Below are entries; output exactly the lines from the one with "camera: 50 degrees left, 15 degrees down" to the one with "orange toothbrush [315,391,397,404]", both included, and nothing else.

▸ Data for this exercise
########################################

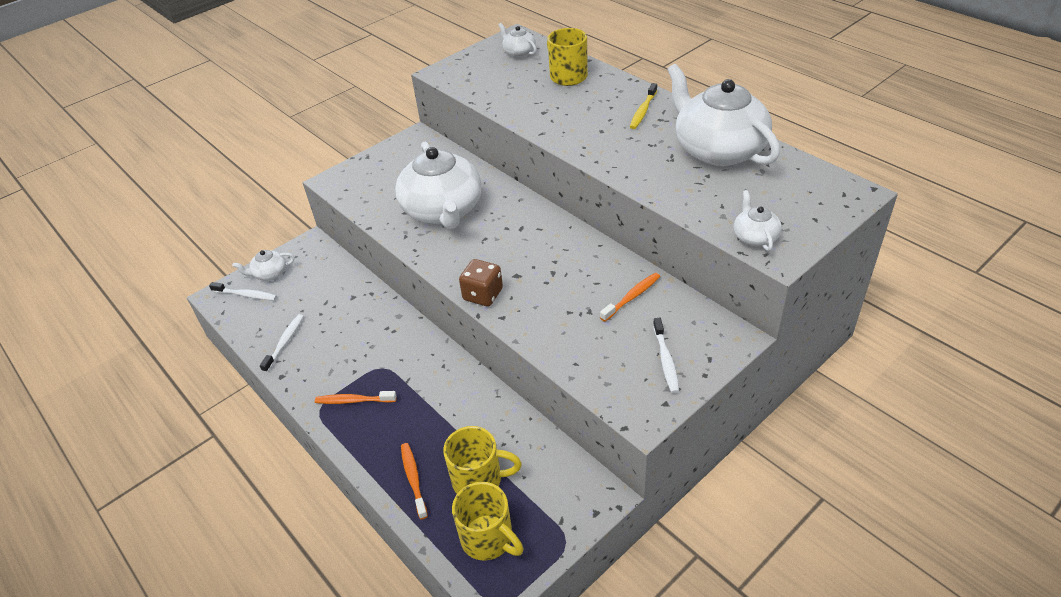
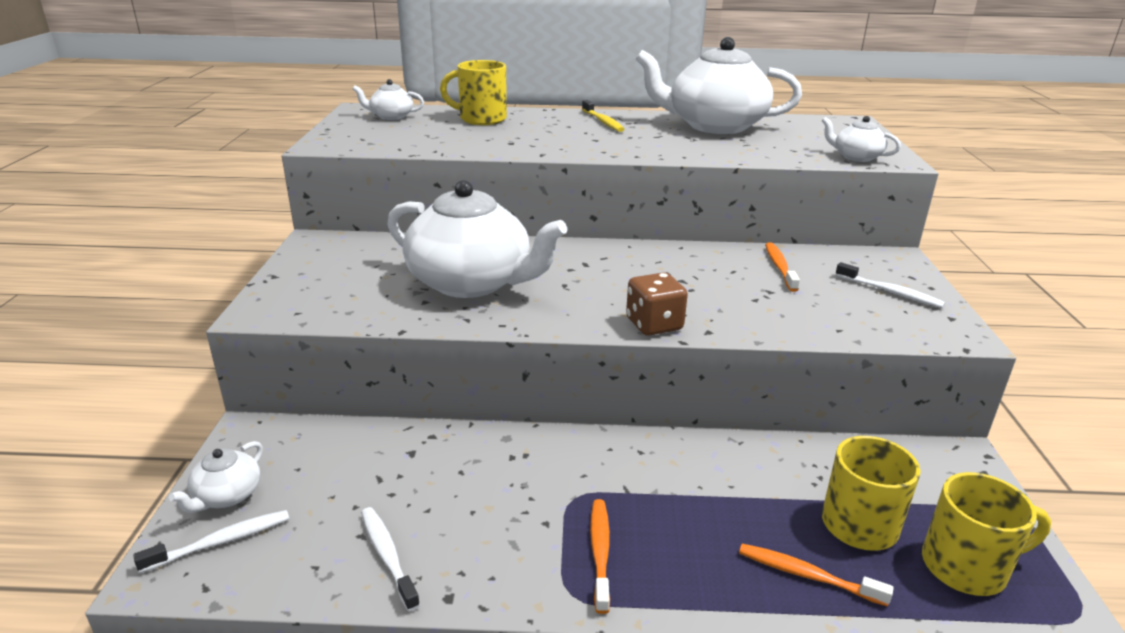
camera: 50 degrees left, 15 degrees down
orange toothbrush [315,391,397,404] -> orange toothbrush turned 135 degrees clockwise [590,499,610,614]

########################################

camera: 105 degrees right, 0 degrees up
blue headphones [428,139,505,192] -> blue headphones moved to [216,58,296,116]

########################################

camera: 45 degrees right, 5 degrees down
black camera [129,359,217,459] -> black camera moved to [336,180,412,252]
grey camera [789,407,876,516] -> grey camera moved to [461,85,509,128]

########################################

▸ Task output
camera: 50 degrees left, 15 degrees down
orange toothbrush [315,391,397,404] -> orange toothbrush turned 135 degrees clockwise [590,499,610,614]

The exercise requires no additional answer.